_Task details_: Write the records below out again exactly as given, with no images.

_Supplied data_:
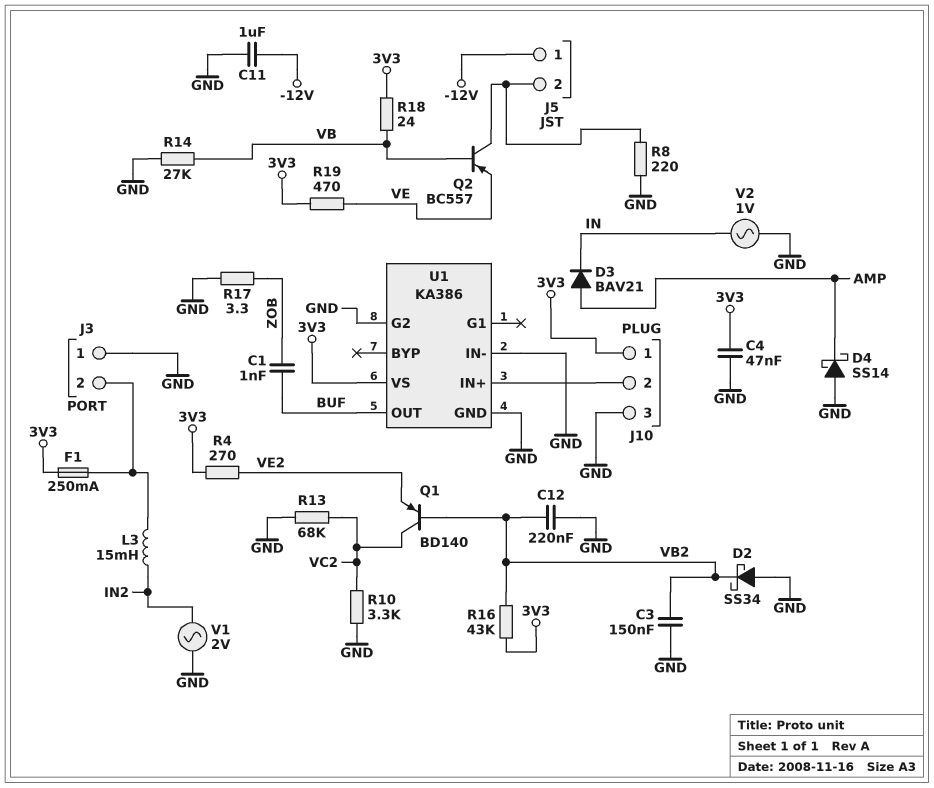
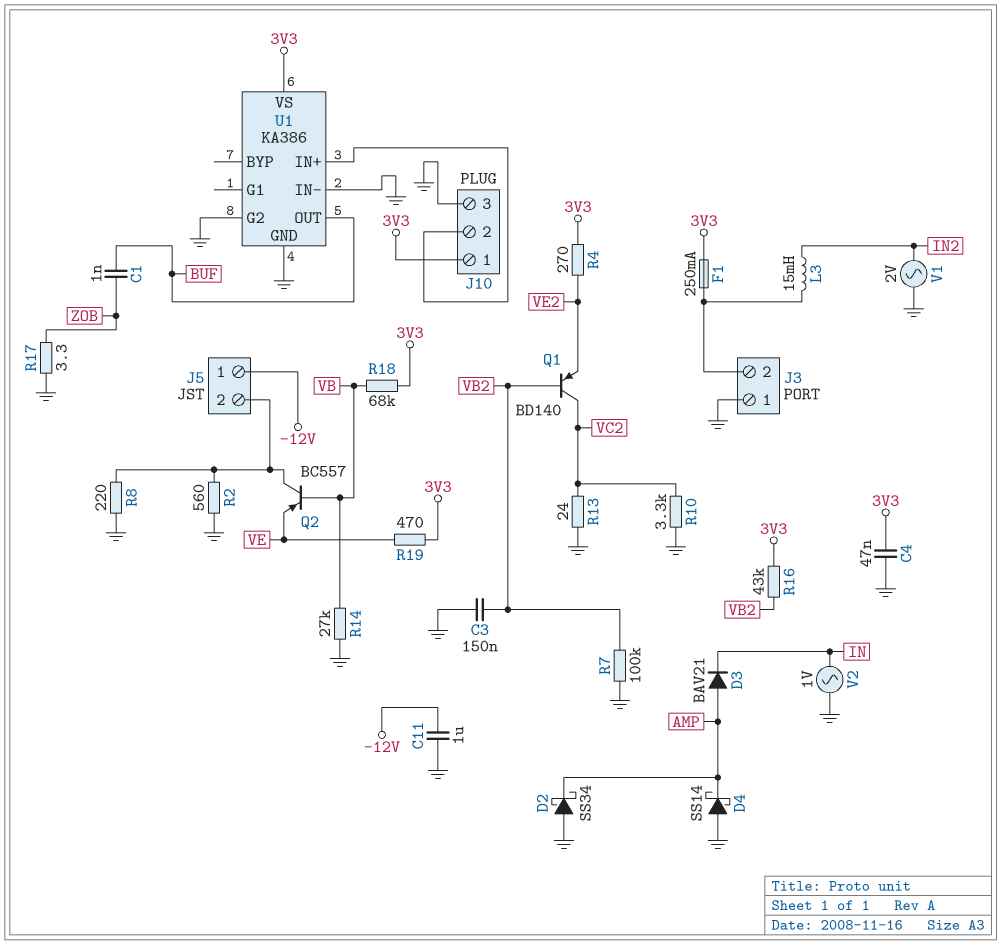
C12: 220nF (GND, VB2) -> none
D2: schottky SS34 (A GND, K VB2) -> schottky SS34 (A GND, K AMP)
R2: none -> 560 (GND, J5/2)
R7: none -> 100k (GND, VB2)
R13: 68k (GND, VC2) -> 24 (GND, VC2)
R18: 24 (3V3, VB) -> 68k (3V3, VB)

_Answer below_:
C12: 220nF (GND, VB2) -> none
D2: schottky SS34 (A GND, K VB2) -> schottky SS34 (A GND, K AMP)
R2: none -> 560 (GND, J5/2)
R7: none -> 100k (GND, VB2)
R13: 68k (GND, VC2) -> 24 (GND, VC2)
R18: 24 (3V3, VB) -> 68k (3V3, VB)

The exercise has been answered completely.